WHAT IS BEING ASKED
All entries should be copied exactly; the pictures stay out.

Collected data
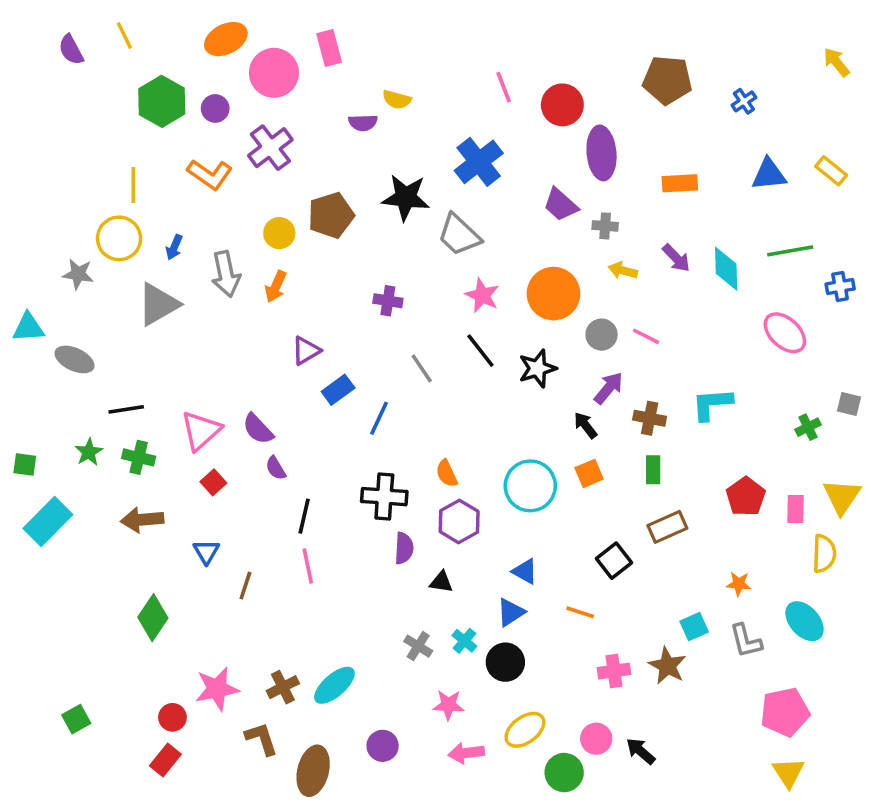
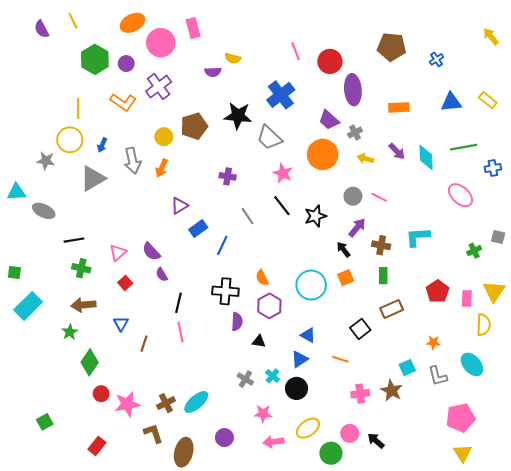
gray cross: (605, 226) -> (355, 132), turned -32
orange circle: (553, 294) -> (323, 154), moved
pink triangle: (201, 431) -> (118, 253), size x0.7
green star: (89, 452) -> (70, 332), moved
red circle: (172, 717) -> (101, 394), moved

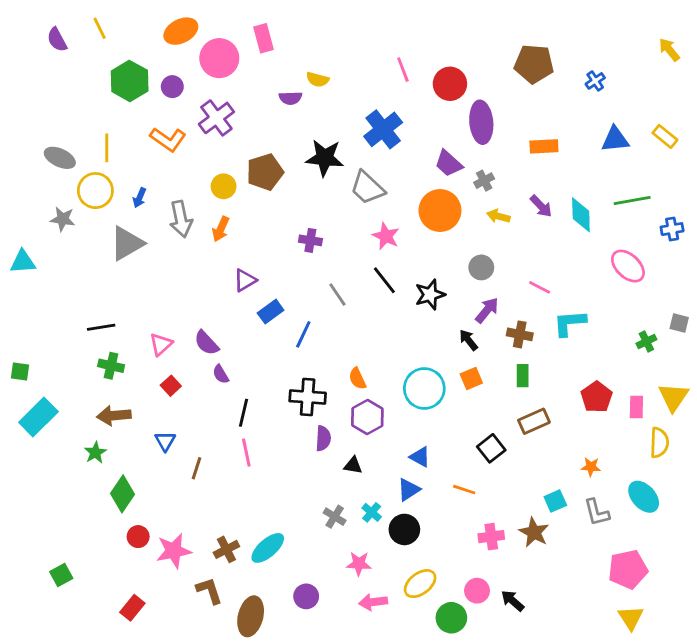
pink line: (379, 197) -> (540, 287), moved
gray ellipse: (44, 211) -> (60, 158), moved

THE ANSWER
gray cross: (605, 226) -> (355, 132), turned -32
orange circle: (553, 294) -> (323, 154), moved
pink triangle: (201, 431) -> (118, 253), size x0.7
green star: (89, 452) -> (70, 332), moved
red circle: (172, 717) -> (101, 394), moved

pink line: (379, 197) -> (540, 287), moved
gray ellipse: (44, 211) -> (60, 158), moved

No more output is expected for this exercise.